What you should do
In the listing below, count the lines containing the string "resized" and state only the number.
-------- Study material
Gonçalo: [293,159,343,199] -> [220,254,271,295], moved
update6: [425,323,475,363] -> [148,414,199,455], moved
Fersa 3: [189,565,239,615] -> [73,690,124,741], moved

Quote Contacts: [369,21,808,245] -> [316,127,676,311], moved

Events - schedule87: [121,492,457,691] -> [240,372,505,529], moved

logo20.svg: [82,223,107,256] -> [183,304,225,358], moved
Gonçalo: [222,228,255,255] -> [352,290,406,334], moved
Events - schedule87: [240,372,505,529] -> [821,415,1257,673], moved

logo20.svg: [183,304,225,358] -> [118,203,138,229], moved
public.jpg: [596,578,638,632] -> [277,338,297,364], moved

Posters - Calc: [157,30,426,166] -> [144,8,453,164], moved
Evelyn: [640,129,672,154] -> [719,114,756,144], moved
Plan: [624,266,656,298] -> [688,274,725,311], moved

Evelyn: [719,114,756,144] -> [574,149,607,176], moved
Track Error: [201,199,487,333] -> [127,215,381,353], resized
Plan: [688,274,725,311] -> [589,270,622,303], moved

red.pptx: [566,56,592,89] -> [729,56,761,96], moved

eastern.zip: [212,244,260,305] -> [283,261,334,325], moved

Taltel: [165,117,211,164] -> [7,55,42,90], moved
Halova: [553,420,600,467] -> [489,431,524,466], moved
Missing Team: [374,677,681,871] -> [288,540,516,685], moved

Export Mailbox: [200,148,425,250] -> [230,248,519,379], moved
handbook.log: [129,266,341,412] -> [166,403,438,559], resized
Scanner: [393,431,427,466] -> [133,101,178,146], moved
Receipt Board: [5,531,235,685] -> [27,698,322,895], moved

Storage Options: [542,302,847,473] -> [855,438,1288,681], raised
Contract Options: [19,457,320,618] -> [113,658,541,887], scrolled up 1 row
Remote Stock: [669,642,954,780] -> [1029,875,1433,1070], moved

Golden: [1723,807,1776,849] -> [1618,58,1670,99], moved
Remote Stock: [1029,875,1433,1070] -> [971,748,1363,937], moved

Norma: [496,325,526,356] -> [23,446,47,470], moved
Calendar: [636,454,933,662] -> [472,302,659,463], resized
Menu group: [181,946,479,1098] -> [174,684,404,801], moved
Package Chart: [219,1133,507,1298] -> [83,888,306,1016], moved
----------------
Task answer
3